GOAL OF THE EXERCISE: Whenever the word "brick" shows up in a line of the data, copy that line.

-- WORKING DATA follows --

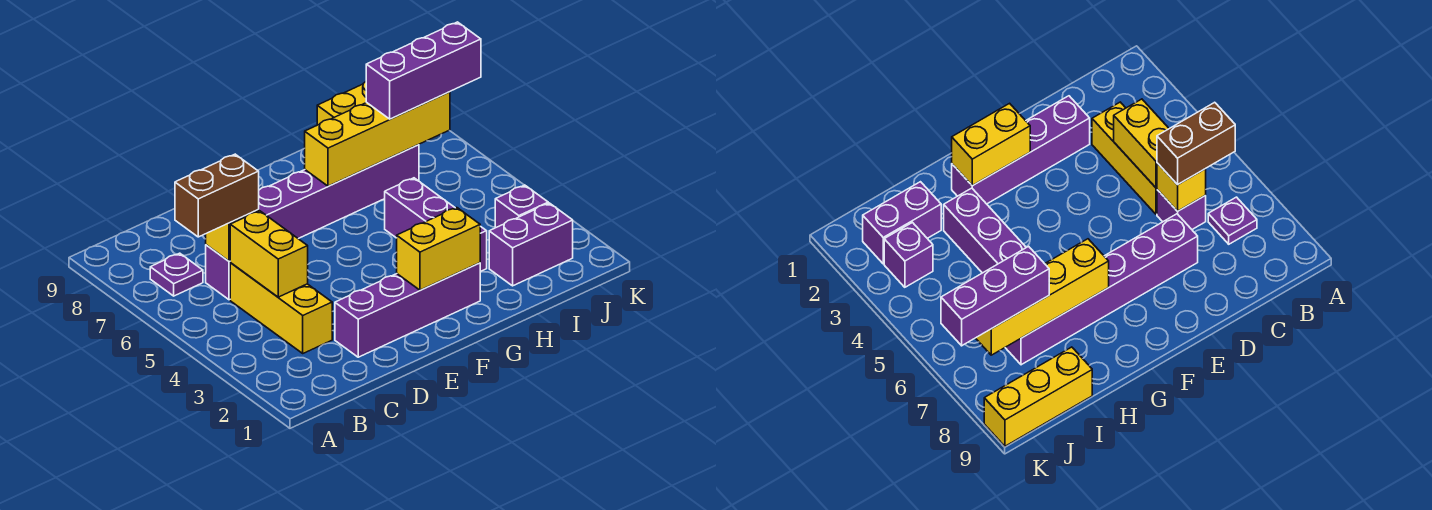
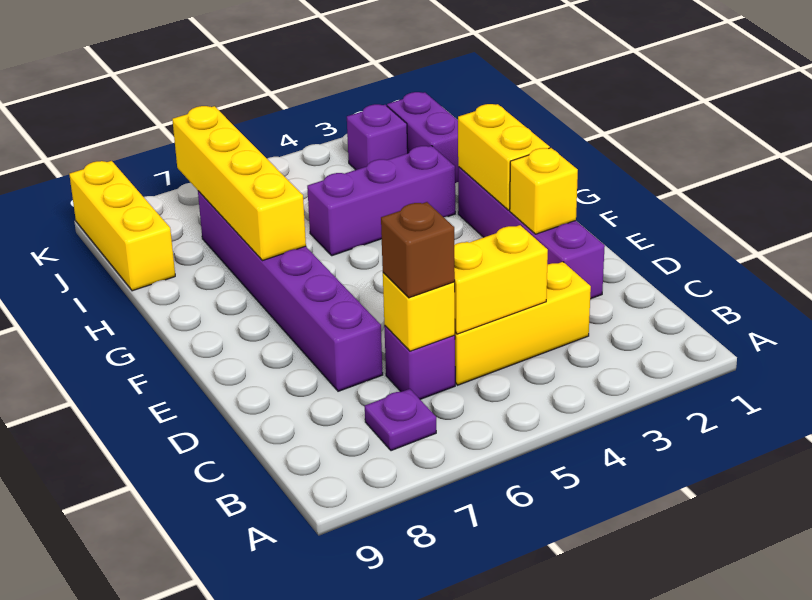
brown brick B6:C6 level 3 -> brown brick C6 level 3
none -> yellow brick E2 level 2
purple brick I7:K7 level 3 -> none

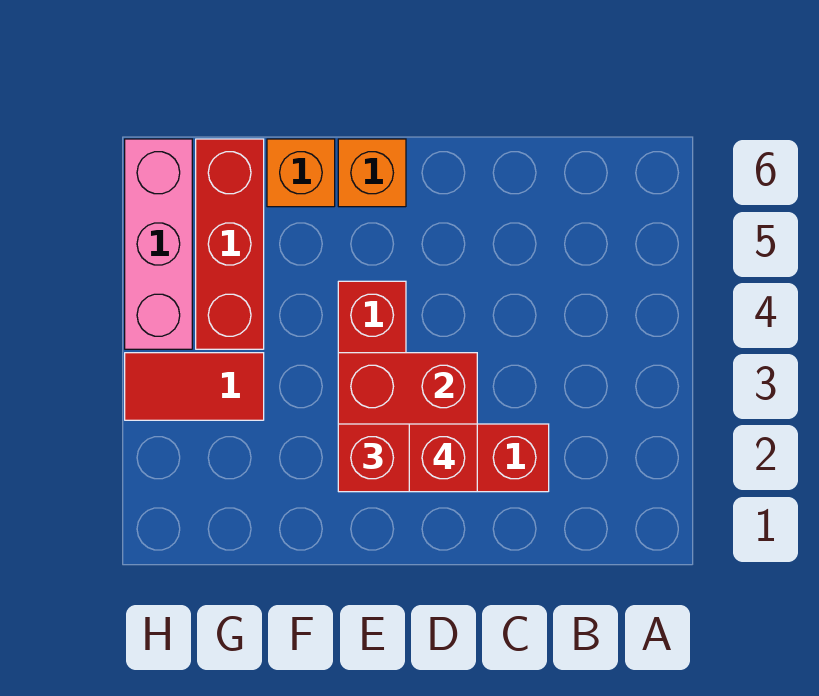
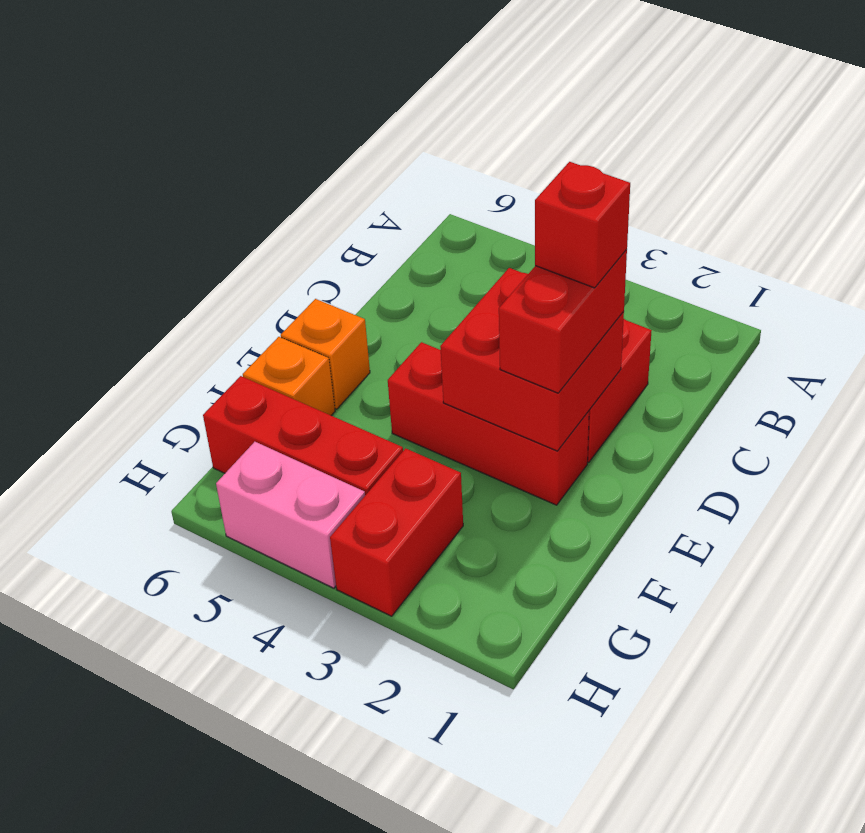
red tile G3:H3 level 1 -> red brick G3:H3 level 1
pink brick H4:H6 level 1 -> pink brick H4:H5 level 1

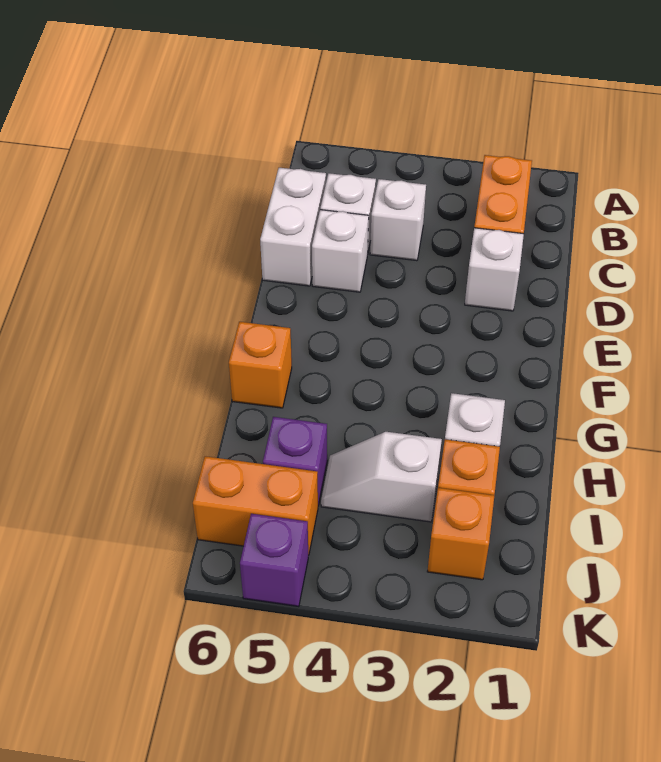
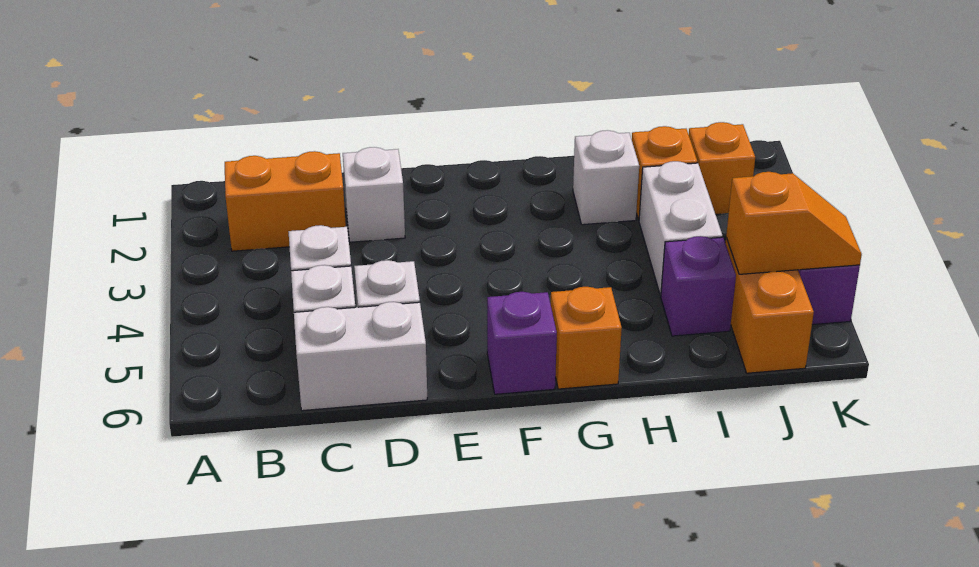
none -> purple brick F6 level 1
white slope I3:I4 level 1 top 3 -> white brick I3:I4 level 1
none -> orange slope J5:K5 level 2 top J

-- WORKING DATA concluded --

YOUR SOLUTION:
brown brick B6:C6 level 3 -> brown brick C6 level 3
none -> yellow brick E2 level 2
purple brick I7:K7 level 3 -> none
red tile G3:H3 level 1 -> red brick G3:H3 level 1
pink brick H4:H6 level 1 -> pink brick H4:H5 level 1
none -> purple brick F6 level 1
white slope I3:I4 level 1 top 3 -> white brick I3:I4 level 1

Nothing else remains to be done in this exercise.